▸ Provided records:
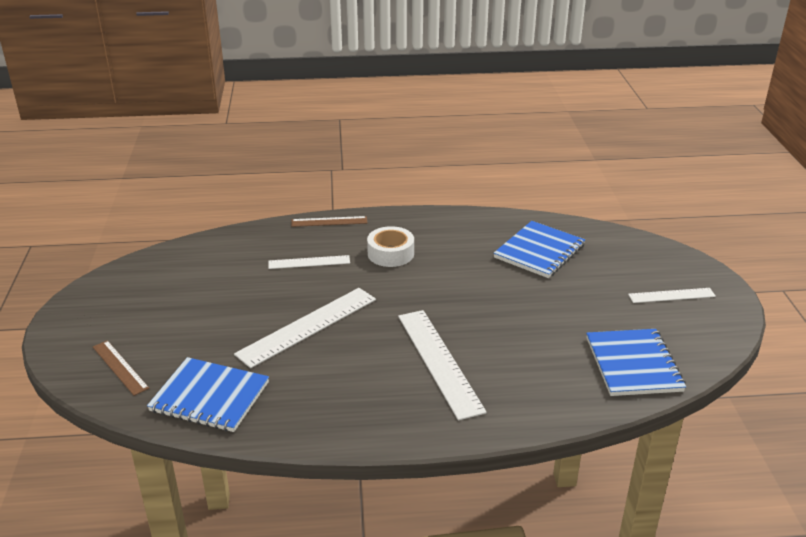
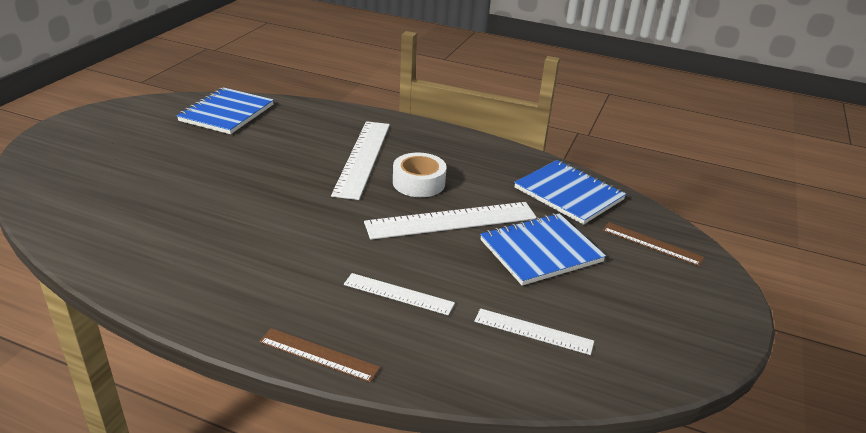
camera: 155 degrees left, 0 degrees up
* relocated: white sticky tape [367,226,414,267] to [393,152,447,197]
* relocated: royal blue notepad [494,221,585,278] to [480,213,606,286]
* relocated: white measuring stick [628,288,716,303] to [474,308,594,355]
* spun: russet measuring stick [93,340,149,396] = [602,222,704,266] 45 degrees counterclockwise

▸ Task goal:
Only the pictures should be left out; the rest of the material above must be repeated exactly.

▸ Written response:
camera: 155 degrees left, 0 degrees up
* relocated: white sticky tape [367,226,414,267] to [393,152,447,197]
* relocated: royal blue notepad [494,221,585,278] to [480,213,606,286]
* relocated: white measuring stick [628,288,716,303] to [474,308,594,355]
* spun: russet measuring stick [93,340,149,396] = [602,222,704,266] 45 degrees counterclockwise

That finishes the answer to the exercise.